STUDY MATERIAL section start

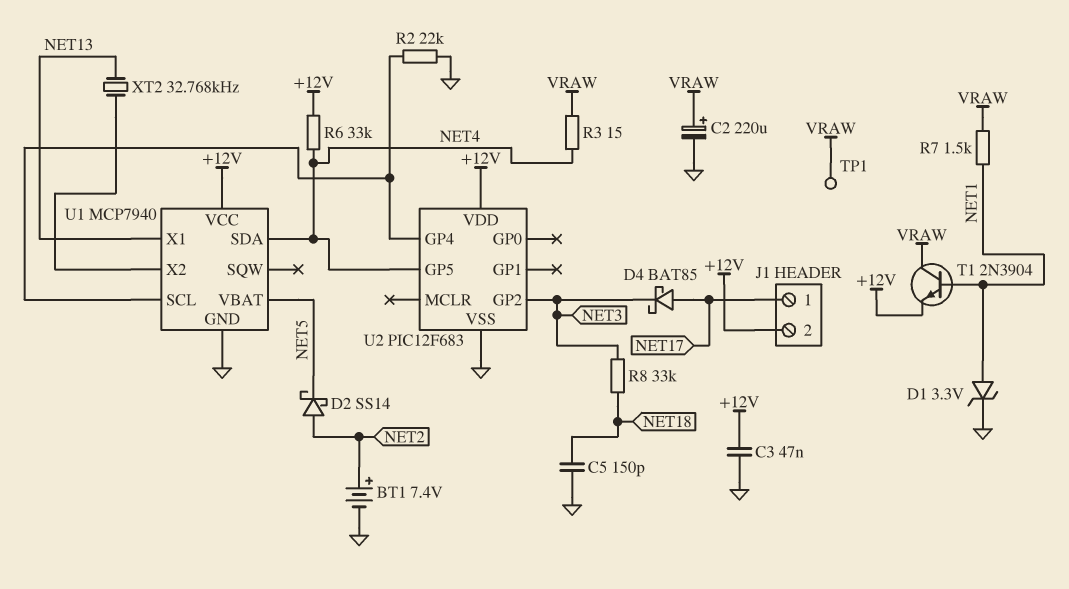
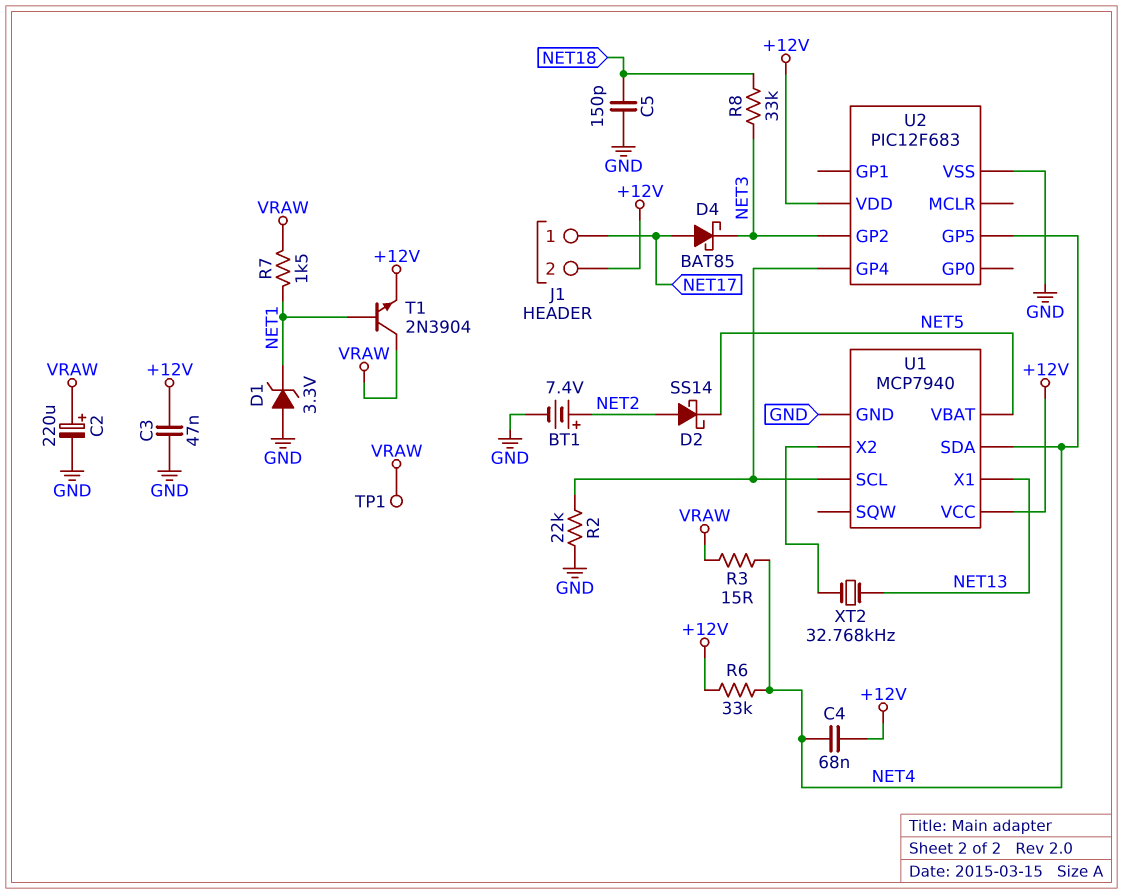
C4: none -> 68nF (+12V, NET4)
D1: zener 3.3V (A NET1, K GND) -> zener 3.3V (A GND, K NET1)

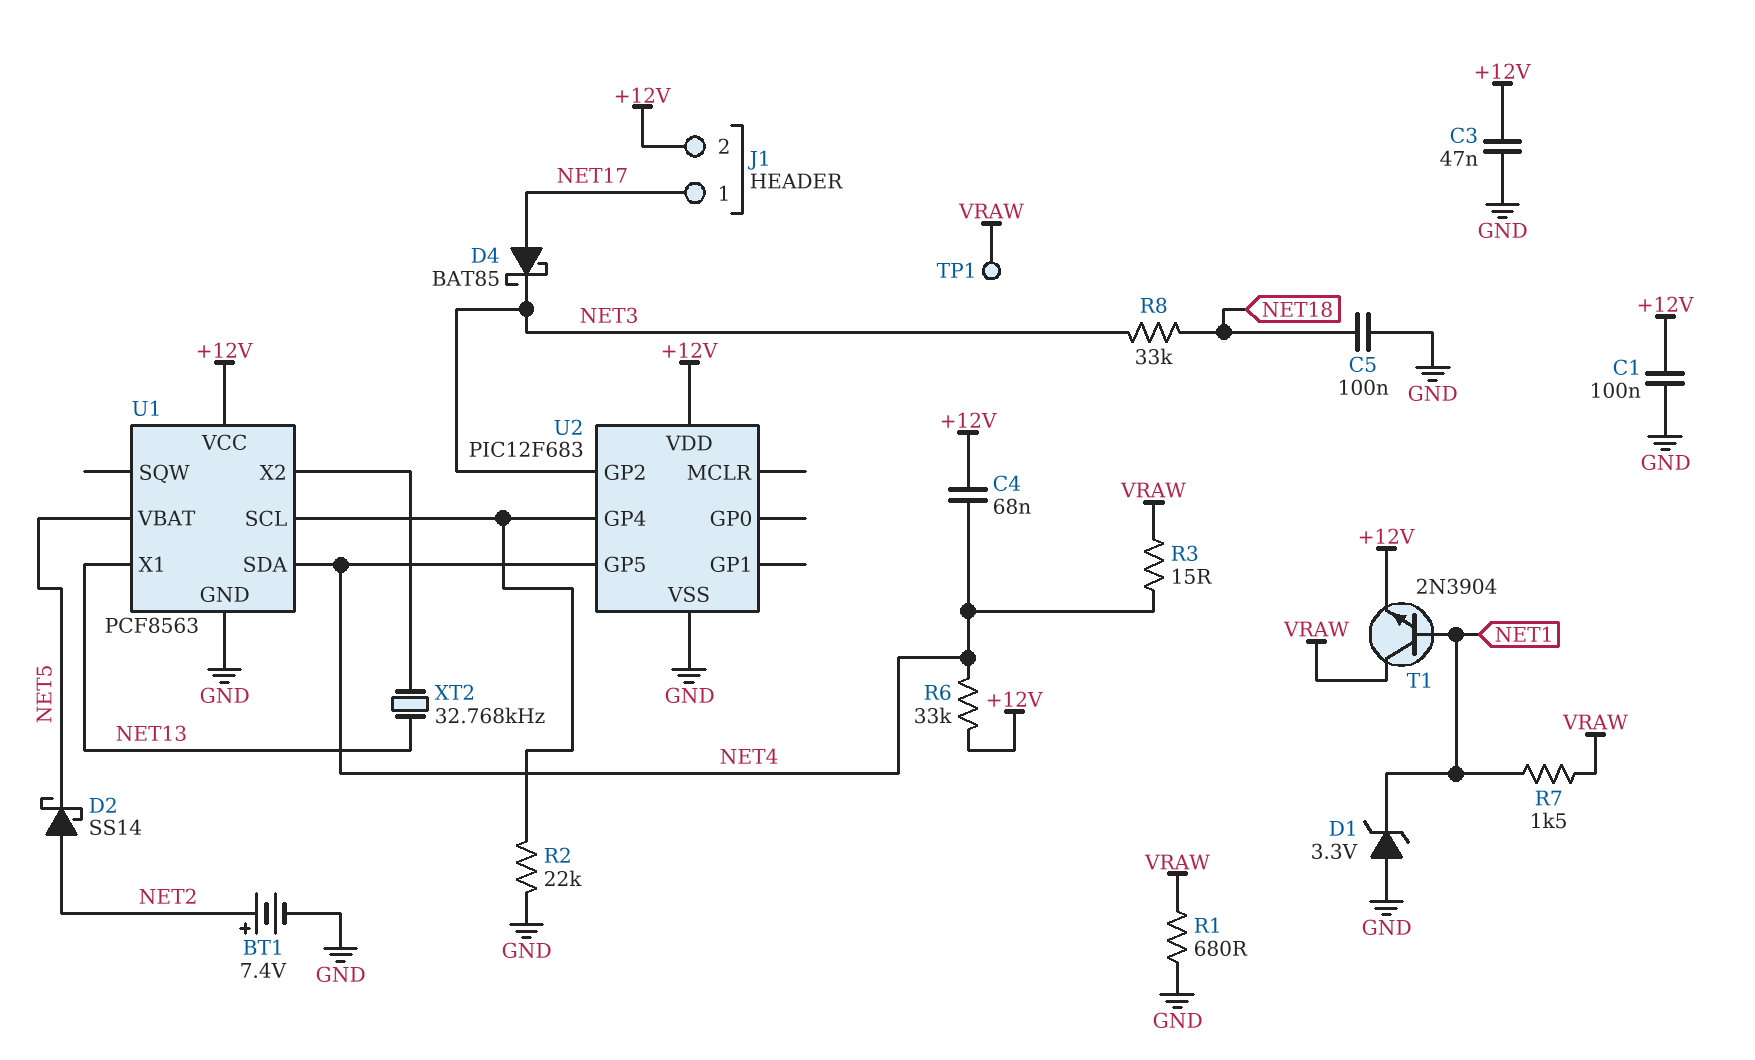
C1: none -> 100nF (+12V, GND)
C2: 220uF (plus VRAW, minus GND) -> none
C5: 150pF (GND, NET18) -> 100nF (GND, NET18)
R1: none -> 680 (GND, VRAW)
U1: MCP7940 -> PCF8563

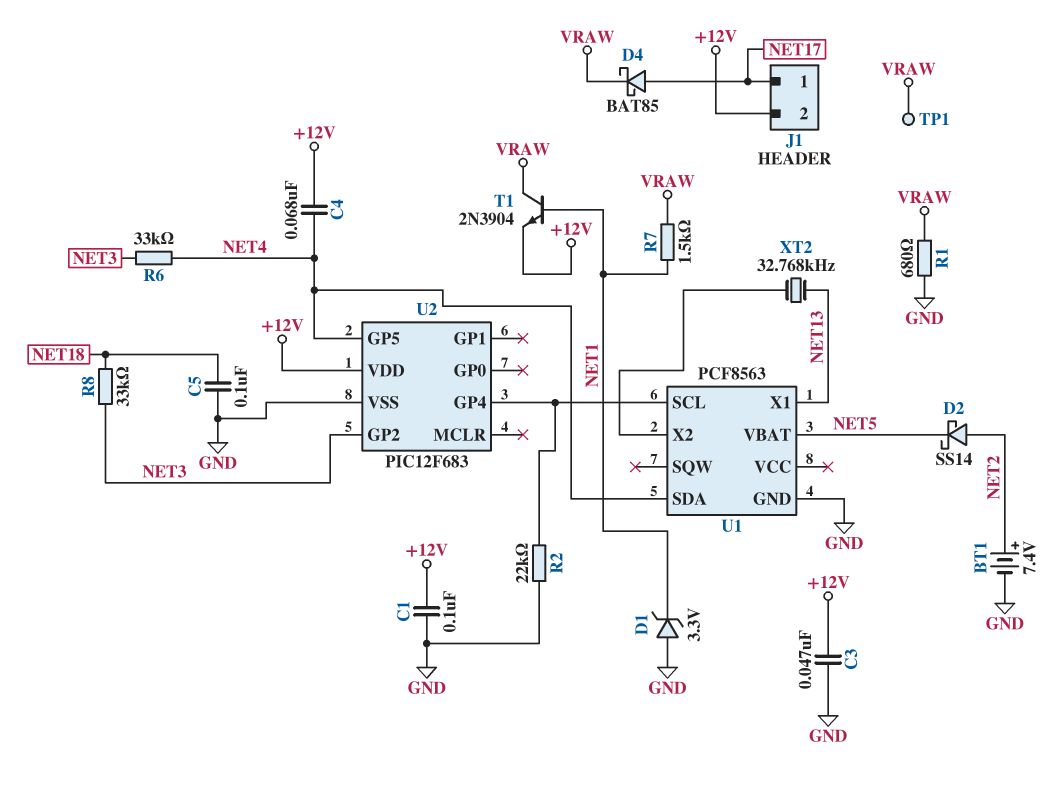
D4: schottky BAT85 (A NET17, K NET3) -> schottky BAT85 (A NET17, K VRAW)
R3: 15 (NET4, VRAW) -> none
R6: 33k (+12V, NET4) -> 33k (NET3, NET4)
U1 pin VCC: +12V -> none

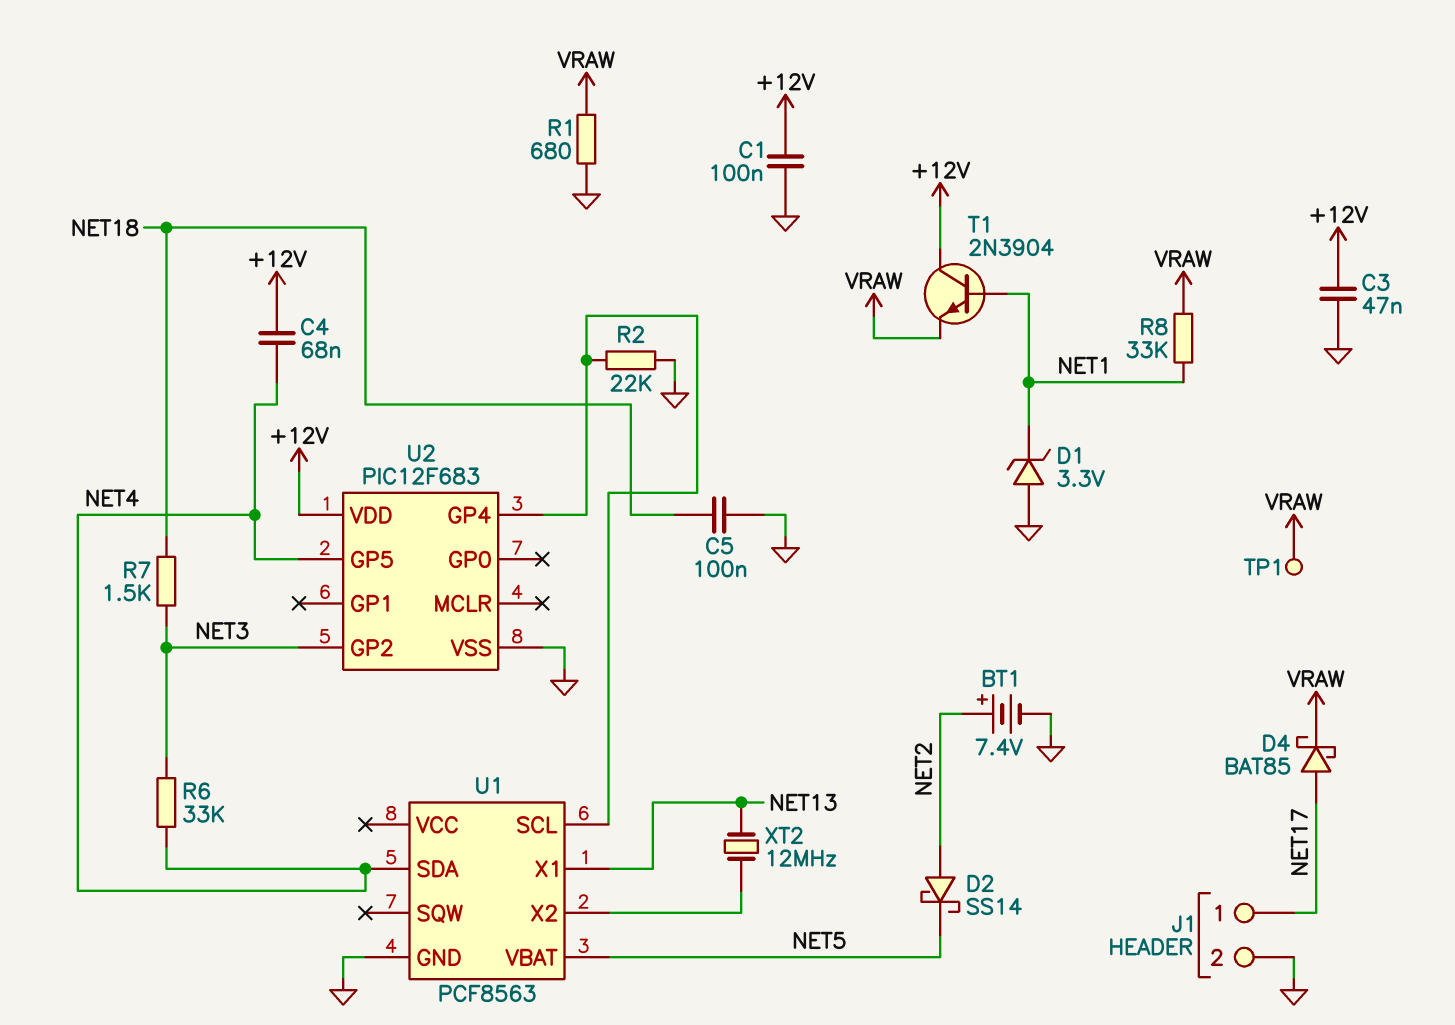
J1 pin 2: +12V -> GND
R7: 1.5k (NET1, VRAW) -> 1.5k (NET3, NET18)
R8: 33k (NET3, NET18) -> 33k (NET1, VRAW)
T1: NPN 2N3904 (B NET1, C VRAW, E +12V) -> NPN 2N3904 (B NET1, C +12V, E VRAW)
XT2: 32.768kHz (NET13, U1/X2) -> 12MHz (NET13, U1/X2)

STUDY MATERIAL section end

• DIRECTIONS
The records above are to be transcribed exactly, with every picture left out.

• ANSWER FOR THE TASK
C4: none -> 68nF (+12V, NET4)
D1: zener 3.3V (A NET1, K GND) -> zener 3.3V (A GND, K NET1)

C1: none -> 100nF (+12V, GND)
C2: 220uF (plus VRAW, minus GND) -> none
C5: 150pF (GND, NET18) -> 100nF (GND, NET18)
R1: none -> 680 (GND, VRAW)
U1: MCP7940 -> PCF8563

D4: schottky BAT85 (A NET17, K NET3) -> schottky BAT85 (A NET17, K VRAW)
R3: 15 (NET4, VRAW) -> none
R6: 33k (+12V, NET4) -> 33k (NET3, NET4)
U1 pin VCC: +12V -> none

J1 pin 2: +12V -> GND
R7: 1.5k (NET1, VRAW) -> 1.5k (NET3, NET18)
R8: 33k (NET3, NET18) -> 33k (NET1, VRAW)
T1: NPN 2N3904 (B NET1, C VRAW, E +12V) -> NPN 2N3904 (B NET1, C +12V, E VRAW)
XT2: 32.768kHz (NET13, U1/X2) -> 12MHz (NET13, U1/X2)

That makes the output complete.